__TASK DIRECTIONS__. Please go line by line through the material and copy each one containing the word "AGND".

__EXTRACTED DATA__.
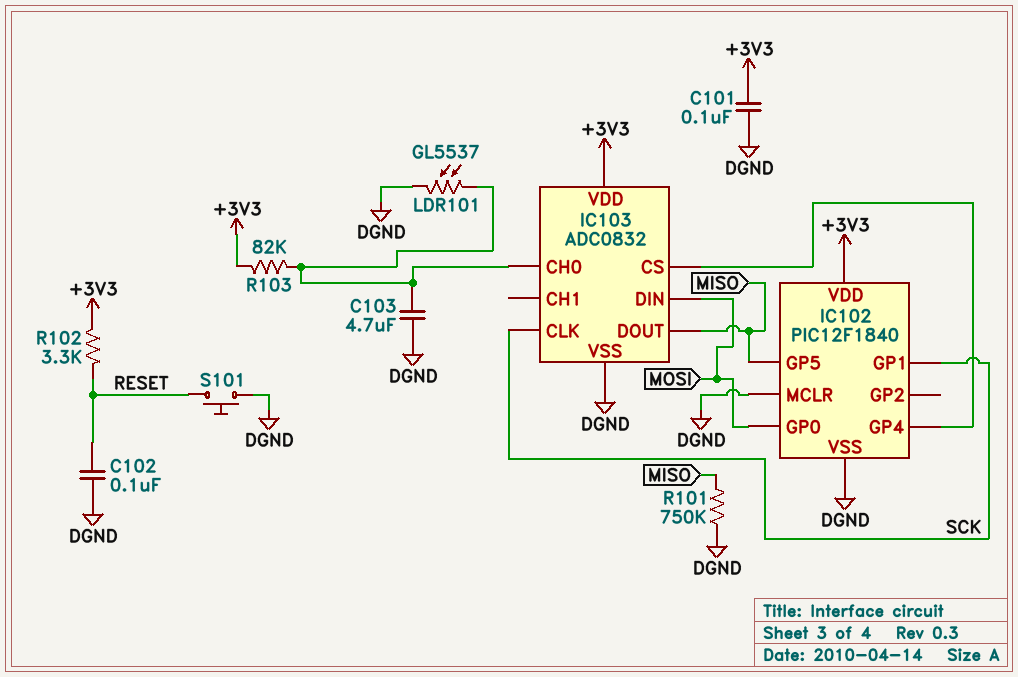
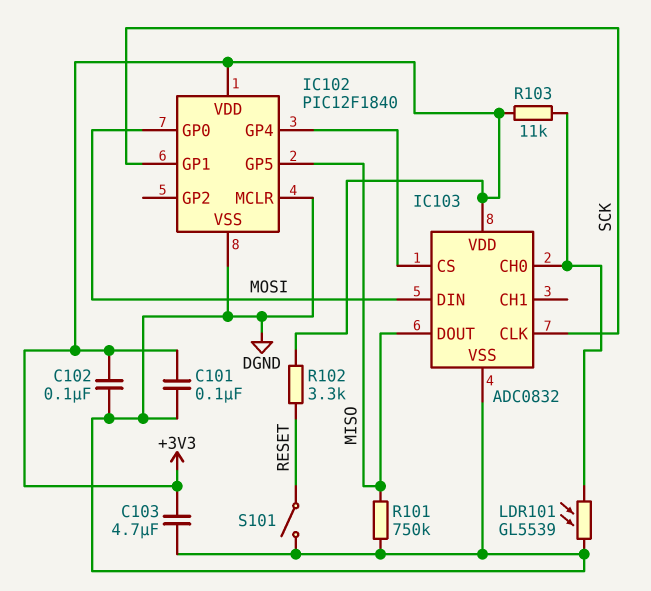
C102: 100nF (DGND, RESET) -> 100nF (+3V3, DGND)
C103: 4.7uF (DGND, IC103/CH0) -> 4.7uF (+3V3, DGND)
LDR101: GL5537 (DGND, IC103/CH0) -> GL5539 (DGND, IC103/CH0)
R103: 82k (+3V3, IC103/CH0) -> 11k (+3V3, IC103/CH0)
S101: button (DGND, RESET) -> switch (DGND, RESET)

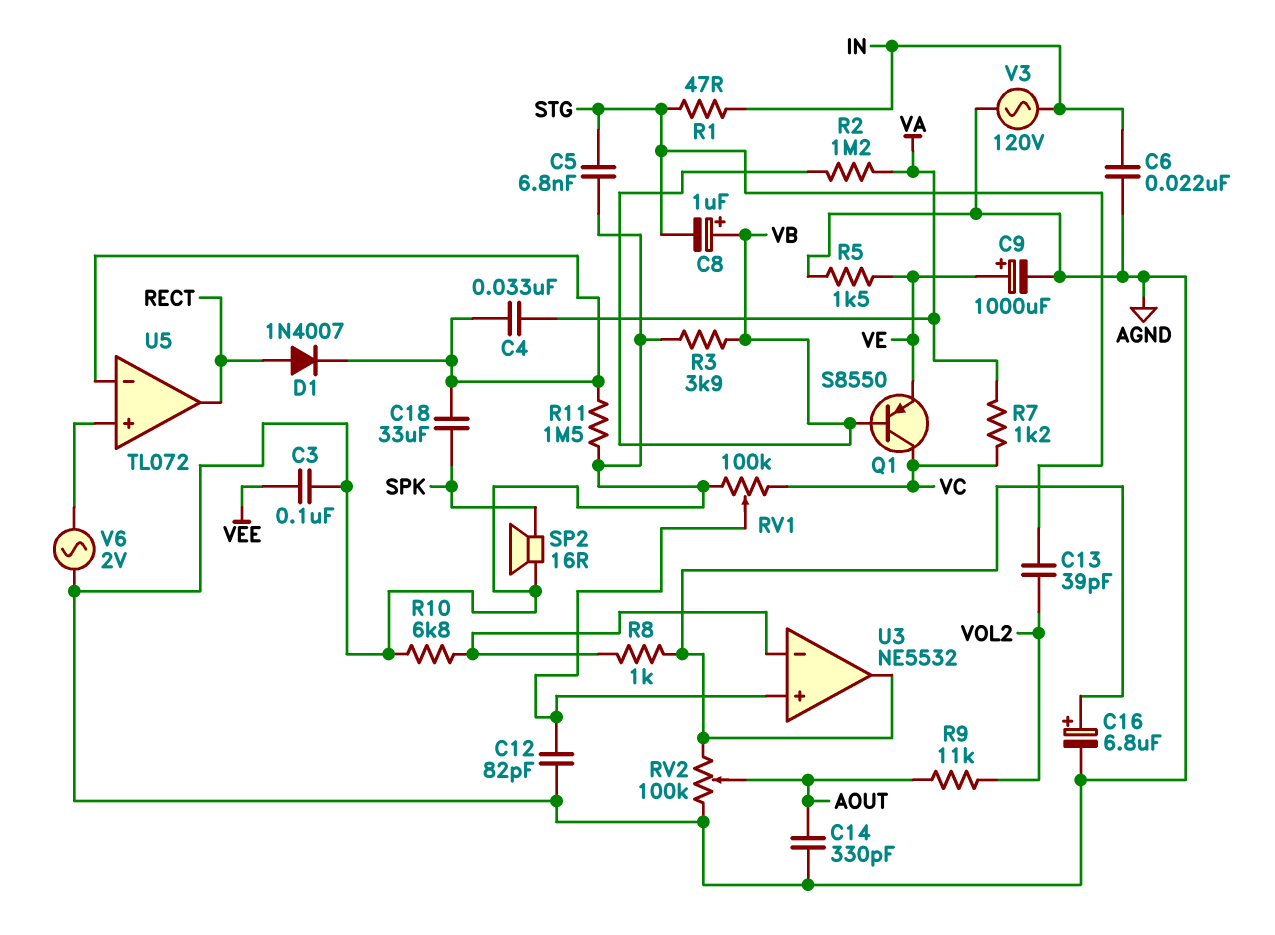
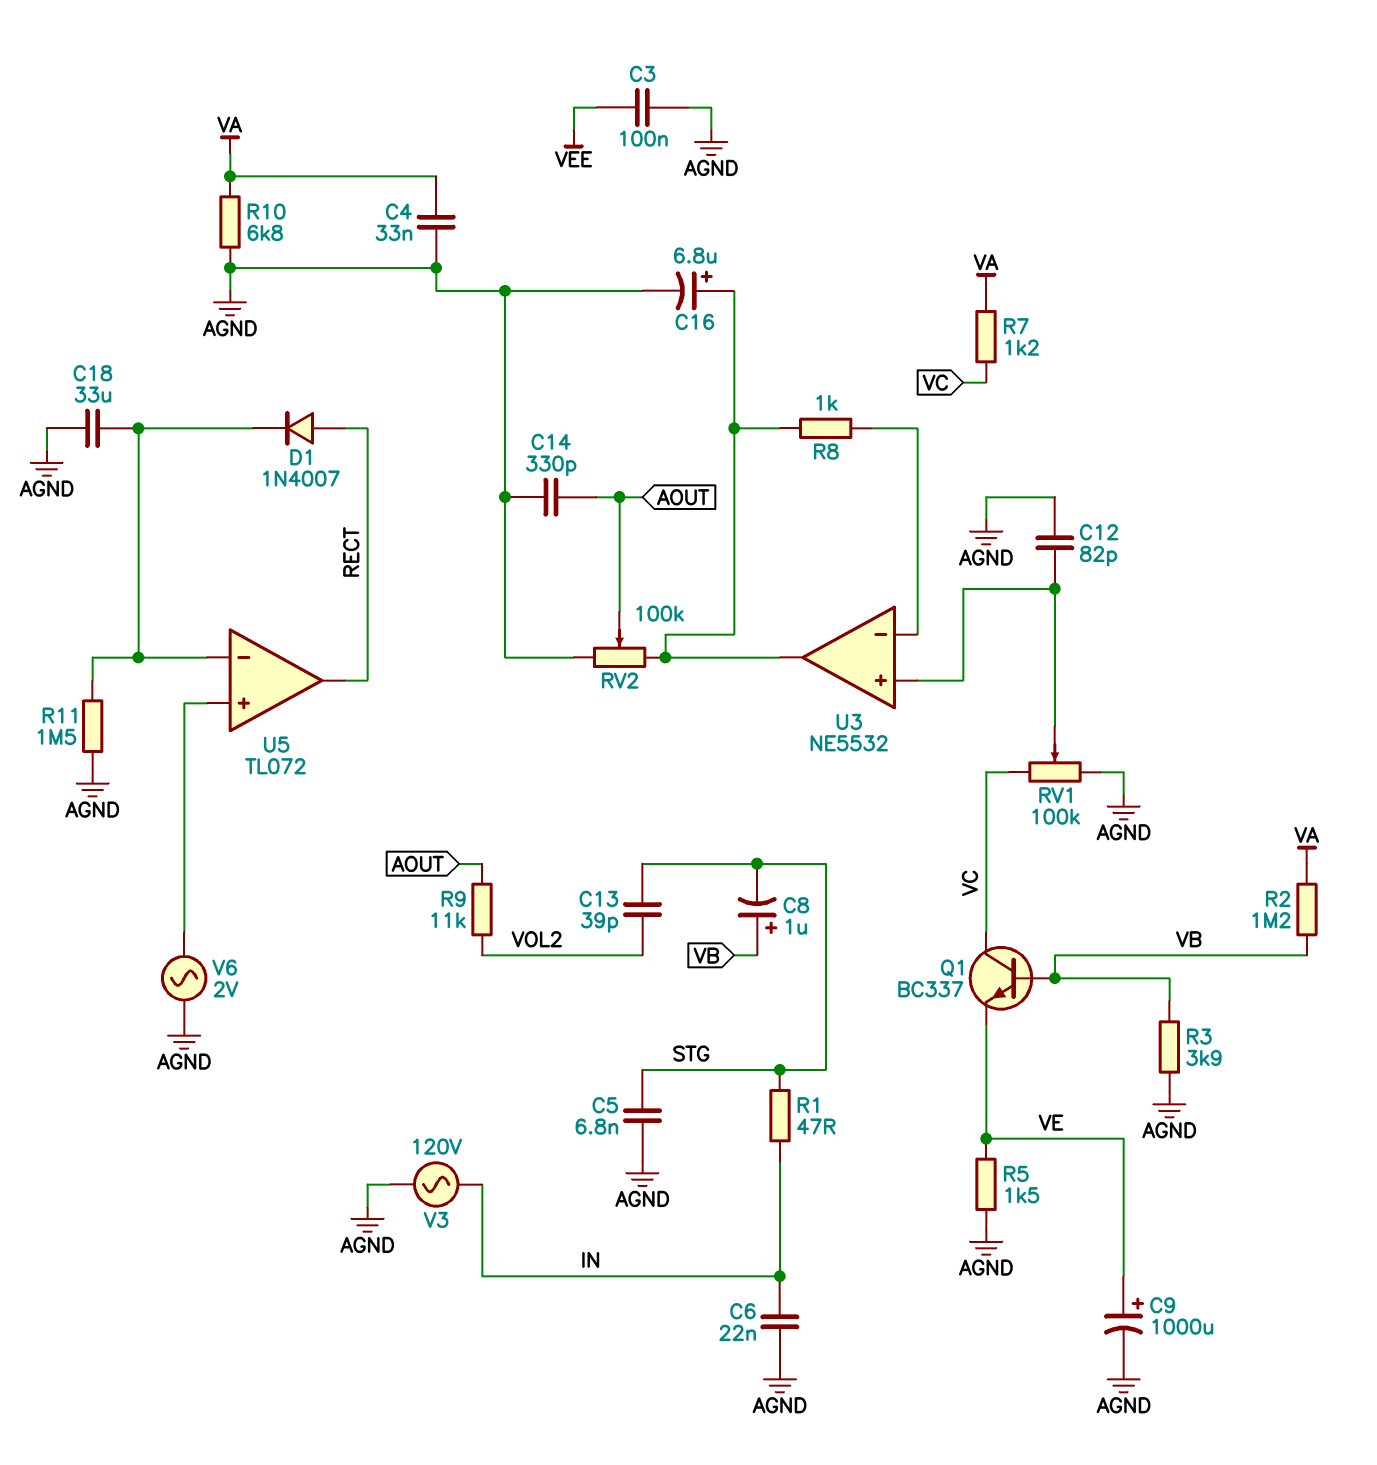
C4: 33nF (U5/in-, VA) -> 33nF (AGND, VA)
C18: 33uF (SPK, U5/in-) -> 33uF (AGND, U5/in-)
Q1: PNP S8550 (B VB, C VC, E VE) -> NPN BC337 (B VB, C VC, E VE)
R10: 6.8k (AGND, U3/in-) -> 6.8k (AGND, VA)
SP2: speaker 16R (AGND, SPK) -> none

__EXERCISE OUTPUT__.
C4: 33nF (U5/in-, VA) -> 33nF (AGND, VA)
C18: 33uF (SPK, U5/in-) -> 33uF (AGND, U5/in-)
R10: 6.8k (AGND, U3/in-) -> 6.8k (AGND, VA)
SP2: speaker 16R (AGND, SPK) -> none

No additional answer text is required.